__Exercise objective__
All lines from the one that mentions "(472, 200) = (230, 450): none -> red camera" through the last of the entries below must be copied exactly, with both ends kept.
◆ ◆ ◆ ◆
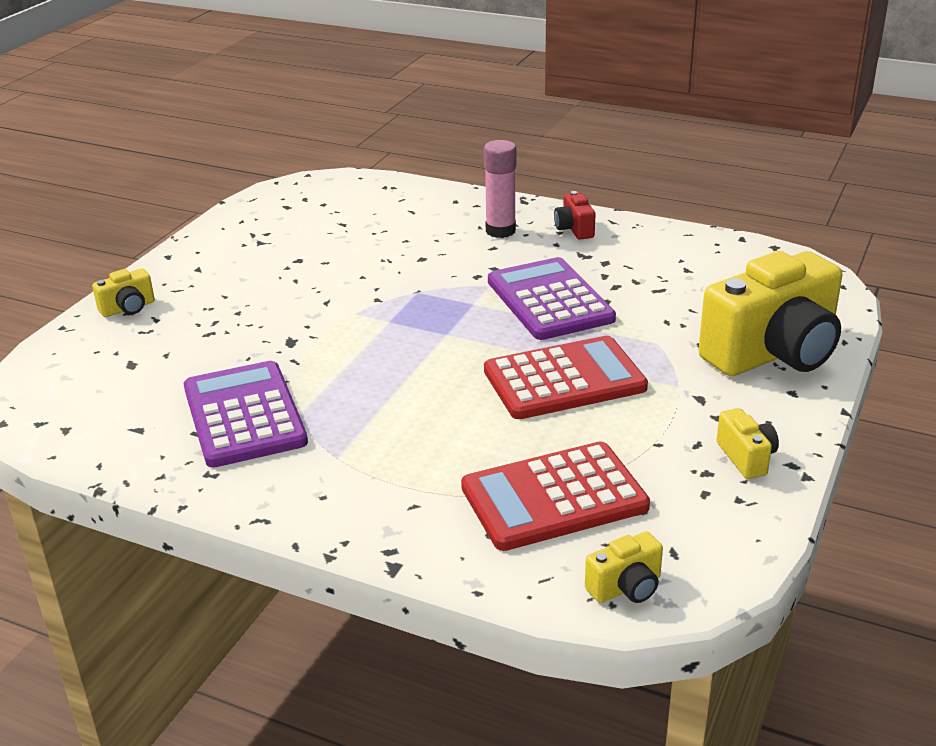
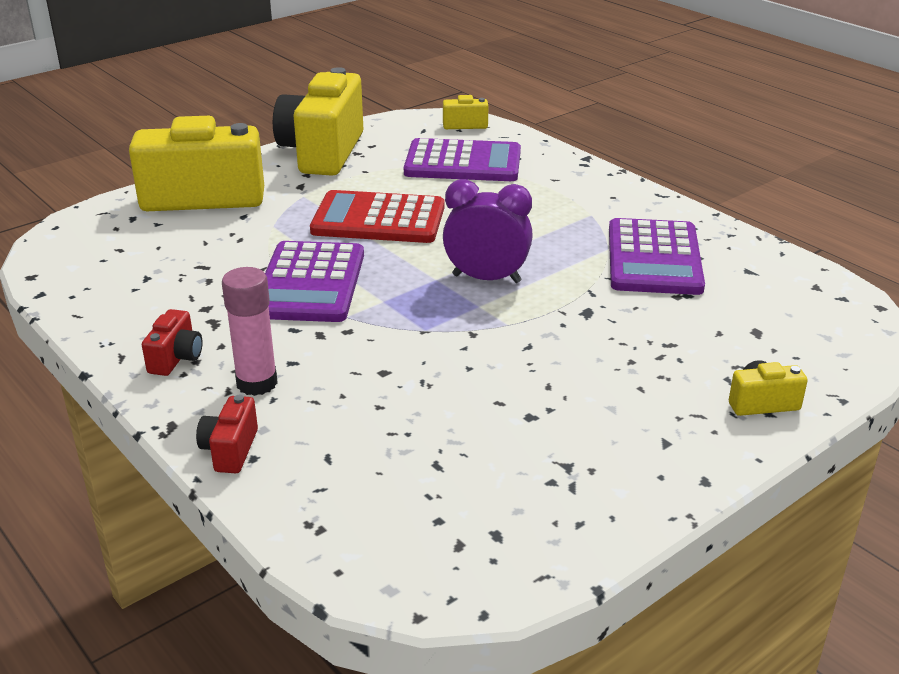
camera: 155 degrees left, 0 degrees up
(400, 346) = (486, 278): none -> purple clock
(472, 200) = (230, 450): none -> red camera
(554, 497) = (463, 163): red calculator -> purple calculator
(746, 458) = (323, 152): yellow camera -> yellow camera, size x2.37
◆ ◆ ◆ ◆
__Output for this task__
(472, 200) = (230, 450): none -> red camera
(554, 497) = (463, 163): red calculator -> purple calculator
(746, 458) = (323, 152): yellow camera -> yellow camera, size x2.37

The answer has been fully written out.